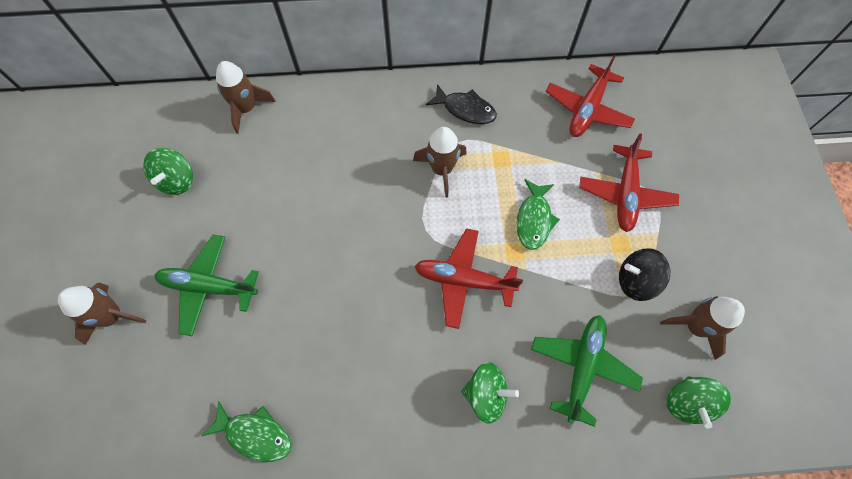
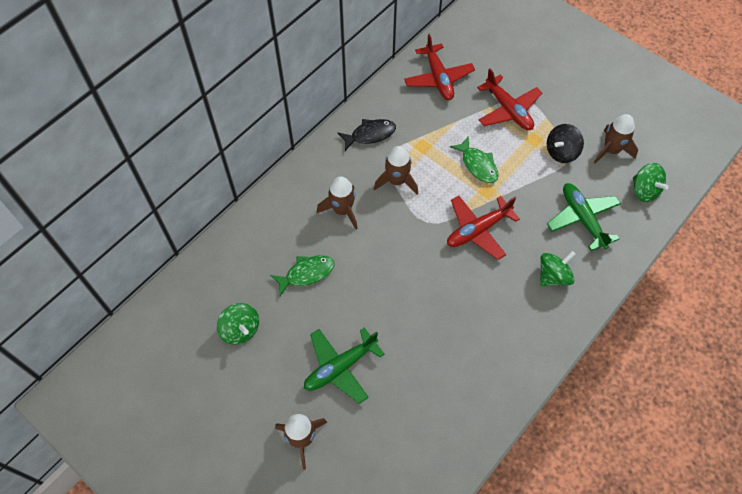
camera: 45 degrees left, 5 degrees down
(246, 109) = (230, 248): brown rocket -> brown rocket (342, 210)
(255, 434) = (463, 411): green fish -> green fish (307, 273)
☆ ☆ ☆
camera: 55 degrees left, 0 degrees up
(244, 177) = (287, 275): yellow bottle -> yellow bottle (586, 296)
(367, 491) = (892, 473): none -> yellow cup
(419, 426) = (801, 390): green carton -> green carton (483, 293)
☆ ☆ ☆
→ What this task involves
Every line of the entries that includes "degrees" must be copied into the answer.

→ Result of this exercise
camera: 45 degrees left, 5 degrees down
camera: 55 degrees left, 0 degrees up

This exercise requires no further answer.